Task directions
Find each line in the listing that contains the word "marble" and copy those lines.

-.-.-

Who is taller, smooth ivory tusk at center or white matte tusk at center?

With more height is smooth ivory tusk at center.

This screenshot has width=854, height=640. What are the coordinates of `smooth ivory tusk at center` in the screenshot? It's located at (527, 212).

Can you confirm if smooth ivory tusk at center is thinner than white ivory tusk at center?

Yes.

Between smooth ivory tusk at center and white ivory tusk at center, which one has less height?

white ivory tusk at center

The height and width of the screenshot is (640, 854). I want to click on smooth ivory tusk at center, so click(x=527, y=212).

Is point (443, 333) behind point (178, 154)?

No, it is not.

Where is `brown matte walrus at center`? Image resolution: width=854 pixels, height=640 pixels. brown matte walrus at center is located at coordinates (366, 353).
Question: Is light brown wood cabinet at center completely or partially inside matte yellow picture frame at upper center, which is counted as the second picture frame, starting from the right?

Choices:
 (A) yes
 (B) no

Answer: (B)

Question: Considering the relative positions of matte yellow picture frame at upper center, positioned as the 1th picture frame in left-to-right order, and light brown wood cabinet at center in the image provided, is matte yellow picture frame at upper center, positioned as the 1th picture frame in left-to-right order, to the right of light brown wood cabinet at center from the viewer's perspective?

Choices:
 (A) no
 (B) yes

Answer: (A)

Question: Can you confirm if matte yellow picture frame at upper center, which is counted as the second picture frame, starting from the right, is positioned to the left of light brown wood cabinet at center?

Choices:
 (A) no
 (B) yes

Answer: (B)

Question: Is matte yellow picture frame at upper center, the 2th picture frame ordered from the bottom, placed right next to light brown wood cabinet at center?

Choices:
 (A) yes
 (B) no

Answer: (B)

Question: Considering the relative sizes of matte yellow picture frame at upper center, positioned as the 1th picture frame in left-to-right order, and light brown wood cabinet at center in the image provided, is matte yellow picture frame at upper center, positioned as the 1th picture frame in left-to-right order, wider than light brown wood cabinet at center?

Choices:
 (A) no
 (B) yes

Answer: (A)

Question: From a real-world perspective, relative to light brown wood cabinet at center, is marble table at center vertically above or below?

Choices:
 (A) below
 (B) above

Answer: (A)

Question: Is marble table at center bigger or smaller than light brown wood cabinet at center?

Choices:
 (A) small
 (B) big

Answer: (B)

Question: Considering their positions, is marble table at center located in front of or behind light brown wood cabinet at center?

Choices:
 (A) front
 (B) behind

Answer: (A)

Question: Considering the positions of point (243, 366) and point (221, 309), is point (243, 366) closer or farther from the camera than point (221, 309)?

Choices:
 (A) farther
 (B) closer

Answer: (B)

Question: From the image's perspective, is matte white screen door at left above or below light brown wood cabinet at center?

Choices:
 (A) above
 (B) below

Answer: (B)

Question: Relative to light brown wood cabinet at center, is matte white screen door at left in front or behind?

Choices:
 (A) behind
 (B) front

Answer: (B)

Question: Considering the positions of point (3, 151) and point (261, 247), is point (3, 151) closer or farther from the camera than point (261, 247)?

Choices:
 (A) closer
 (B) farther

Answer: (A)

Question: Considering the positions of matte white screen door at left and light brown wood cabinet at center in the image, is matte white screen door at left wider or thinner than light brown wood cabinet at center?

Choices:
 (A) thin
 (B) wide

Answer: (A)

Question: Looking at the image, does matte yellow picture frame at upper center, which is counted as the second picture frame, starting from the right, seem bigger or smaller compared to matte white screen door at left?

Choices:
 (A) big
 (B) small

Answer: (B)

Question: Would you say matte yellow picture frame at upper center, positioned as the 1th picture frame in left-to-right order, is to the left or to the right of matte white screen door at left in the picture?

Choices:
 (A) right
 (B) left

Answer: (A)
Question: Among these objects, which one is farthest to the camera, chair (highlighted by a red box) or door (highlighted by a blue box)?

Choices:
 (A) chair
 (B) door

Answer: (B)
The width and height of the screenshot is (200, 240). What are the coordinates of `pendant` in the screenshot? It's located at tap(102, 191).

-.-.-

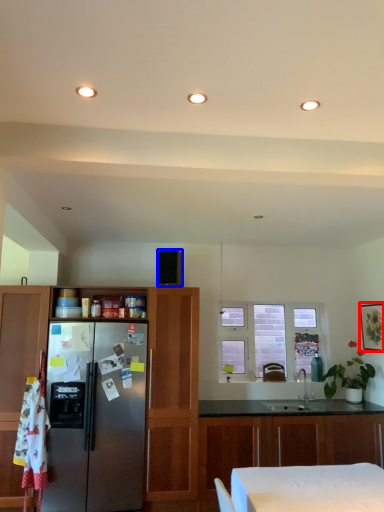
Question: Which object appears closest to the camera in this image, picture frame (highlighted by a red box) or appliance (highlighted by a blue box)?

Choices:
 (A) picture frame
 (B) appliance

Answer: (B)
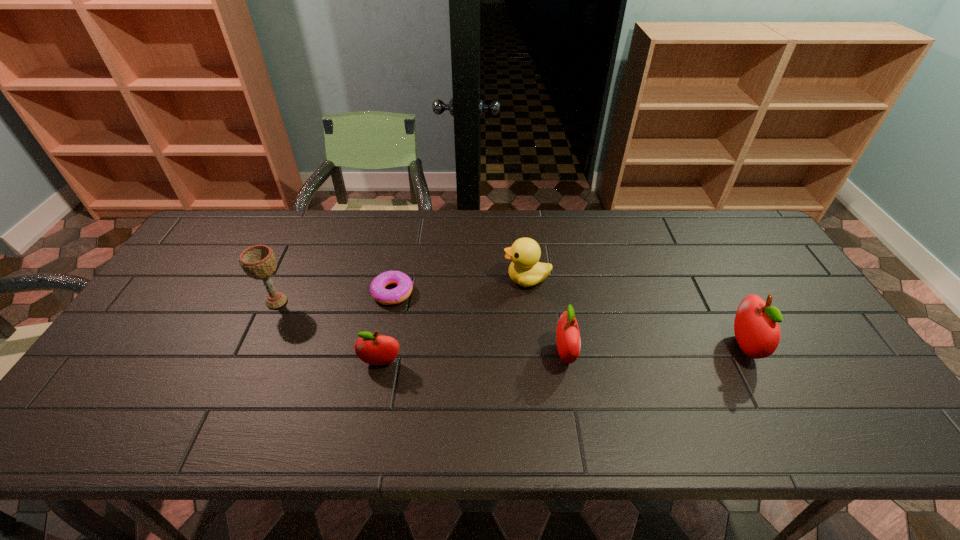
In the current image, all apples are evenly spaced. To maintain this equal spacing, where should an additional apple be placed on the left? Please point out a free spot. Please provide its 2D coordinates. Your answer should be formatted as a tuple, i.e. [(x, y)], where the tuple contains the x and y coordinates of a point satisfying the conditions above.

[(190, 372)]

-.-.-

Finished exercise
Question: From a real-world perspective, relative to light brown wood cabinet at center, is marble table at center vertically above or below?
Question: Is marble table at center bigger or smaller than light brown wood cabinet at center?
Question: Considering their positions, is marble table at center located in front of or behind light brown wood cabinet at center?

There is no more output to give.